- _Problem statement_
Return, exactly and in full, the lines of the records below starting at the one with "TFT1 pin RES: A4 -> D4" and ending at the one with "RELAY2 pin IN1: B11 -> A2", and no other lines.

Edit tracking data
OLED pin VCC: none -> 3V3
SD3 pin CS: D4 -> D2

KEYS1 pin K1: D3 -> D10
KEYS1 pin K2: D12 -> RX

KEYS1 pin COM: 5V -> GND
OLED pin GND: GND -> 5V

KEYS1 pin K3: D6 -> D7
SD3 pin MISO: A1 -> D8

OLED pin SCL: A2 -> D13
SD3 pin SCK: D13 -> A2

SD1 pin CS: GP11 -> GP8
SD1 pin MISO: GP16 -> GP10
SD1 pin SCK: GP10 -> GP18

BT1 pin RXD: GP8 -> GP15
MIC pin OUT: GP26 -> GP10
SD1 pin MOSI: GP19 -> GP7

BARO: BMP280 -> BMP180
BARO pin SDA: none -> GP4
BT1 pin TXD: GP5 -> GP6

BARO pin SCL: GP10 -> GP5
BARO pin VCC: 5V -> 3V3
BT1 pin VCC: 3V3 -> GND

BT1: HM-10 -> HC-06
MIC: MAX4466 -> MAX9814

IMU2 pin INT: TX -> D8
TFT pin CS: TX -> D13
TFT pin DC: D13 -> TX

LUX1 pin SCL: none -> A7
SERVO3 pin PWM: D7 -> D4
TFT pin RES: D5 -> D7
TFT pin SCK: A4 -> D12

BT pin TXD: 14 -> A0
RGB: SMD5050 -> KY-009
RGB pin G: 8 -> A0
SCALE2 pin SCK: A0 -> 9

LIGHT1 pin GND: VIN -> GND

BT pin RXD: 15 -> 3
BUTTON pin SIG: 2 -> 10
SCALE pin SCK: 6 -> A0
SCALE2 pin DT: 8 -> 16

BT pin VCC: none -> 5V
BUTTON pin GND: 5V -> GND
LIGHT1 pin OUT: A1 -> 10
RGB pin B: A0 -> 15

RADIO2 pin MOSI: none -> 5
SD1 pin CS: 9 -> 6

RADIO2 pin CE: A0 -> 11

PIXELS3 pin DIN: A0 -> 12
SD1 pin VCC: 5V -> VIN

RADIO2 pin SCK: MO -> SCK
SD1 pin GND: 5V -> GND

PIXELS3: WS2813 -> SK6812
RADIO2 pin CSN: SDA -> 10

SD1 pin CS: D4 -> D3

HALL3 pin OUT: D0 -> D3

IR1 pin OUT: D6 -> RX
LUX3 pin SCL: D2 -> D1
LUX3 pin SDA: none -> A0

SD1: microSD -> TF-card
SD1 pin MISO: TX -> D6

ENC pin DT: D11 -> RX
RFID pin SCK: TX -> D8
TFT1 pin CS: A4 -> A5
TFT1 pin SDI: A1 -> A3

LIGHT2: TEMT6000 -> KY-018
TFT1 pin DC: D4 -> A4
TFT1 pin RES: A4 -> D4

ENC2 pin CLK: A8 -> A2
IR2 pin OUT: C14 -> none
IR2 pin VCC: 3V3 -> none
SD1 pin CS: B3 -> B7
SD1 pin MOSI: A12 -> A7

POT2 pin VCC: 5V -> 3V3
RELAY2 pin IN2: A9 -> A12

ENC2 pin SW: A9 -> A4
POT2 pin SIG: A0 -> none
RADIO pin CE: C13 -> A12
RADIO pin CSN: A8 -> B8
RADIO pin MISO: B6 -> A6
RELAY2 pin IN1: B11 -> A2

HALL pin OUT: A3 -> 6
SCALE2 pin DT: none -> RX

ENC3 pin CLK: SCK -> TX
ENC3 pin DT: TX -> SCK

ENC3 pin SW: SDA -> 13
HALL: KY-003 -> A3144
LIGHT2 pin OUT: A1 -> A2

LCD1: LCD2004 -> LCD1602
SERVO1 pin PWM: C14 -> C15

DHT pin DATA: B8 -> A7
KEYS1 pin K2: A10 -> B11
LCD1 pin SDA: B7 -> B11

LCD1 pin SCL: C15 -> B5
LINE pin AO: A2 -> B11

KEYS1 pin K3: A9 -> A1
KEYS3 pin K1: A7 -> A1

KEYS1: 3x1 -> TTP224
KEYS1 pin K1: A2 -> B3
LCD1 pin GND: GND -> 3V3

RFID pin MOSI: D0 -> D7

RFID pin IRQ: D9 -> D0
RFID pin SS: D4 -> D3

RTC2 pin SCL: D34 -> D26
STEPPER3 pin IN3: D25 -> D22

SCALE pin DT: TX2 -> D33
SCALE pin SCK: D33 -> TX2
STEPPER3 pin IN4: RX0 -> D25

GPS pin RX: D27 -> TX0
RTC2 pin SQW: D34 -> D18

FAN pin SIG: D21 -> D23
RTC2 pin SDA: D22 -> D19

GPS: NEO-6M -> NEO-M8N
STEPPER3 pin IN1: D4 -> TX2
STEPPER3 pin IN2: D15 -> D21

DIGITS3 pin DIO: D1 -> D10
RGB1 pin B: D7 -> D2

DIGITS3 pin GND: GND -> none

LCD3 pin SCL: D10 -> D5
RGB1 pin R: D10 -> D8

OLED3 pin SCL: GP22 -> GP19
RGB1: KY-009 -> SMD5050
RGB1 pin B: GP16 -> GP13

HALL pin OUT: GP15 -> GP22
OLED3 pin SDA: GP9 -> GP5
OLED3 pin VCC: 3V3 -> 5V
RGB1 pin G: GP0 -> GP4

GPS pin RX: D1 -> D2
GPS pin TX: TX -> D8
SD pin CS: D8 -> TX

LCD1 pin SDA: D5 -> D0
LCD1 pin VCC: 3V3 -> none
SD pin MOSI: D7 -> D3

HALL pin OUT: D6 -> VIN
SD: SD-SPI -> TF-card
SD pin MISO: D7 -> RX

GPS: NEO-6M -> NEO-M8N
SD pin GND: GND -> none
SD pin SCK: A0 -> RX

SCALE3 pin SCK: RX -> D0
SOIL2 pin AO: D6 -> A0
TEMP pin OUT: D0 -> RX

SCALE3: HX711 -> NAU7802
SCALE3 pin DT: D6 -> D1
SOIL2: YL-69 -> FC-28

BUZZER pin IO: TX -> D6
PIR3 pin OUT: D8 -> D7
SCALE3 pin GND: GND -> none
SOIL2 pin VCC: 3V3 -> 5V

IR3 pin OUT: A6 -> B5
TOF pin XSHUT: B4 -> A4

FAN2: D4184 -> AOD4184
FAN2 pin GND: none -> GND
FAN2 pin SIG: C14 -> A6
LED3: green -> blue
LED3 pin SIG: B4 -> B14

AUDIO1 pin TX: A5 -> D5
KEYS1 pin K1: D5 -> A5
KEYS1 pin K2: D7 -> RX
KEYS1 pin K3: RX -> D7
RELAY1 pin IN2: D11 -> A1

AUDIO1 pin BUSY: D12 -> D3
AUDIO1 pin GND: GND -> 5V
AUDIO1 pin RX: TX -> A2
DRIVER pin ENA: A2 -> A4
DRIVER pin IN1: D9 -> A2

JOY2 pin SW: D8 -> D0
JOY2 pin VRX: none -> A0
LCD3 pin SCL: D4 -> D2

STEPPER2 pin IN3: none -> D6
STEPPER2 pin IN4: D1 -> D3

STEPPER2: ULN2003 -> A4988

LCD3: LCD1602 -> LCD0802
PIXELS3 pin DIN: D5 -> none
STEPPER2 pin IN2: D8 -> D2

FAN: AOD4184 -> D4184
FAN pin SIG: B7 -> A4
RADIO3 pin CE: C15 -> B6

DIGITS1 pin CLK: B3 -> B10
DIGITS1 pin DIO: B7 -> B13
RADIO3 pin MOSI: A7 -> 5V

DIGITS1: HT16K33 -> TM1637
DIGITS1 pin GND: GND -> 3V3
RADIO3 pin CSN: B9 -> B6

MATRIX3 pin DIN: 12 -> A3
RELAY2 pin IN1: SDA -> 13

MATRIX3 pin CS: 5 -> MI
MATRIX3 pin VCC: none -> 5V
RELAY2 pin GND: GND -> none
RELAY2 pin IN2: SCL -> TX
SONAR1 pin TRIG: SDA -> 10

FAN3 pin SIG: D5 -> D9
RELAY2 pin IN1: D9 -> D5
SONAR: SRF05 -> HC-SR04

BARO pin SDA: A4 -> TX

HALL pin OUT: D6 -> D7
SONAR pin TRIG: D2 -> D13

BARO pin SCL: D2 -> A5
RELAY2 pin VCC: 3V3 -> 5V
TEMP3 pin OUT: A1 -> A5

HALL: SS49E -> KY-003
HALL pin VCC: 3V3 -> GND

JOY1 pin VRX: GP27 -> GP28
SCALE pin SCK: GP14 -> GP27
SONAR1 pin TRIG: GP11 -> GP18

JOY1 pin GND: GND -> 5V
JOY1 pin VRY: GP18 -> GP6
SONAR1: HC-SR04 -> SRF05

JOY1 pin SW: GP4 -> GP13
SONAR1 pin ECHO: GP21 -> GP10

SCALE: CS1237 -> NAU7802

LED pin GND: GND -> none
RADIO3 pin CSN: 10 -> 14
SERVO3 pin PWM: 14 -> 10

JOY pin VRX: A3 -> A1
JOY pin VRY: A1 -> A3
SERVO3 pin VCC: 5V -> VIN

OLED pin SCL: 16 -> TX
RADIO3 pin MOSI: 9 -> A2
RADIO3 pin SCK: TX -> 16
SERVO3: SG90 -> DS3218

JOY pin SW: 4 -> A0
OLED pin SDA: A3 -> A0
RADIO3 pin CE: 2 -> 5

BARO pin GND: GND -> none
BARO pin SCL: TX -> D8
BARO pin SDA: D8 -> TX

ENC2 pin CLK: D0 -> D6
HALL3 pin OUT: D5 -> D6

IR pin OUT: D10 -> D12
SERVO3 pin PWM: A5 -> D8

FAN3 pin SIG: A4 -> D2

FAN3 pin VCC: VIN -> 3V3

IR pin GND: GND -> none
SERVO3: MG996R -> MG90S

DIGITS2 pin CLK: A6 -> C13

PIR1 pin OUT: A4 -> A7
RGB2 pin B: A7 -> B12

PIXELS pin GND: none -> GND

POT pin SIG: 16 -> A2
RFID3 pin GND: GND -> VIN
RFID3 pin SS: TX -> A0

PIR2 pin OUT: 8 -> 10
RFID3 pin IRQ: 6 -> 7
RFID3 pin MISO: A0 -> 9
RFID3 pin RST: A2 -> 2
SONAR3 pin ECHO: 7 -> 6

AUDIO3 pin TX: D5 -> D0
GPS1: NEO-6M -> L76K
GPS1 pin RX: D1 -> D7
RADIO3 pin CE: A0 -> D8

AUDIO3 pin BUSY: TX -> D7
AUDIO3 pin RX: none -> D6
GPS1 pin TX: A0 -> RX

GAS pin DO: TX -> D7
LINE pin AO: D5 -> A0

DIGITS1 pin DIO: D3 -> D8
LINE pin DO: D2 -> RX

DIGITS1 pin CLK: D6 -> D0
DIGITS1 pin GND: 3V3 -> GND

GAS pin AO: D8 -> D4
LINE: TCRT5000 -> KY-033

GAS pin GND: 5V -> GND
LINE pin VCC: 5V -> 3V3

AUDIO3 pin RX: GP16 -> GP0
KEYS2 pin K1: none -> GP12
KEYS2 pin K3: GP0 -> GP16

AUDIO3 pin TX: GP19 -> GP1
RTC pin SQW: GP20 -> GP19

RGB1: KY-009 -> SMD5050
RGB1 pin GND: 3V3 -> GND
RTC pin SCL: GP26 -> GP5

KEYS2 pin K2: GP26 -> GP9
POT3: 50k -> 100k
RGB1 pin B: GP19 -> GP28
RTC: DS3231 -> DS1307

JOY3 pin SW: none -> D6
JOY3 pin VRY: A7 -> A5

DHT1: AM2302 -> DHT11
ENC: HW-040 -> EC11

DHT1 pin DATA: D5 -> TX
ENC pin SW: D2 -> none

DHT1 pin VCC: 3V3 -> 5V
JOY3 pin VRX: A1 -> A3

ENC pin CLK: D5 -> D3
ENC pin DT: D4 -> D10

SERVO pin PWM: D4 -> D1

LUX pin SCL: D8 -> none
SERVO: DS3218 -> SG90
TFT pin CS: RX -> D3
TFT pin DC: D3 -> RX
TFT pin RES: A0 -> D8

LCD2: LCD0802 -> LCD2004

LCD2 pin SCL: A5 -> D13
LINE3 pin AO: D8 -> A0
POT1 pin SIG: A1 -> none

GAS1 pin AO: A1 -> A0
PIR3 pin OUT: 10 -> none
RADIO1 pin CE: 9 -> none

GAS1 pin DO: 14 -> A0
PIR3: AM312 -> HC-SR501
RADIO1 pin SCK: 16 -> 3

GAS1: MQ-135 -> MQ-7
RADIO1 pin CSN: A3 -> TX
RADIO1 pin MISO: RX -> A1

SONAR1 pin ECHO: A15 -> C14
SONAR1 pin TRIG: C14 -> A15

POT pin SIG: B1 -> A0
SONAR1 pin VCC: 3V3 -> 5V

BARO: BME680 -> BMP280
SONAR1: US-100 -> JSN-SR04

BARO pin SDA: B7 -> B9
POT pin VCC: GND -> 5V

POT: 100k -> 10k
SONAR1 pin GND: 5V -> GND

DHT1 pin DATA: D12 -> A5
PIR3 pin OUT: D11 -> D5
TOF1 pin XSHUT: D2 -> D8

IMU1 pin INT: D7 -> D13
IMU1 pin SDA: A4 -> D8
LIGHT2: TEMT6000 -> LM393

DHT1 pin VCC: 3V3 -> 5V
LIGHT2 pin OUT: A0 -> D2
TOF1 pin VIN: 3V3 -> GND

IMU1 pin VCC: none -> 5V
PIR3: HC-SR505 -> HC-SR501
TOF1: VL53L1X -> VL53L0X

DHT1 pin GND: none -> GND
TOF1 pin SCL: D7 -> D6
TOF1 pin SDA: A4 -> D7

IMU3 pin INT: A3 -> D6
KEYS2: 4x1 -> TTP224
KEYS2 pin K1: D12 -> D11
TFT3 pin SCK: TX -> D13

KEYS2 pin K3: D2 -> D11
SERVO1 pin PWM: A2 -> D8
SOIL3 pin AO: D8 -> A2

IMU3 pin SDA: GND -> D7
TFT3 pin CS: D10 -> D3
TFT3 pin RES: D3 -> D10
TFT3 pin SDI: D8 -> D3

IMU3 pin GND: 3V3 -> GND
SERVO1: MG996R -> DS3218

- _Reply to the task_
TFT1 pin RES: A4 -> D4

ENC2 pin CLK: A8 -> A2
IR2 pin OUT: C14 -> none
IR2 pin VCC: 3V3 -> none
SD1 pin CS: B3 -> B7
SD1 pin MOSI: A12 -> A7

POT2 pin VCC: 5V -> 3V3
RELAY2 pin IN2: A9 -> A12

ENC2 pin SW: A9 -> A4
POT2 pin SIG: A0 -> none
RADIO pin CE: C13 -> A12
RADIO pin CSN: A8 -> B8
RADIO pin MISO: B6 -> A6
RELAY2 pin IN1: B11 -> A2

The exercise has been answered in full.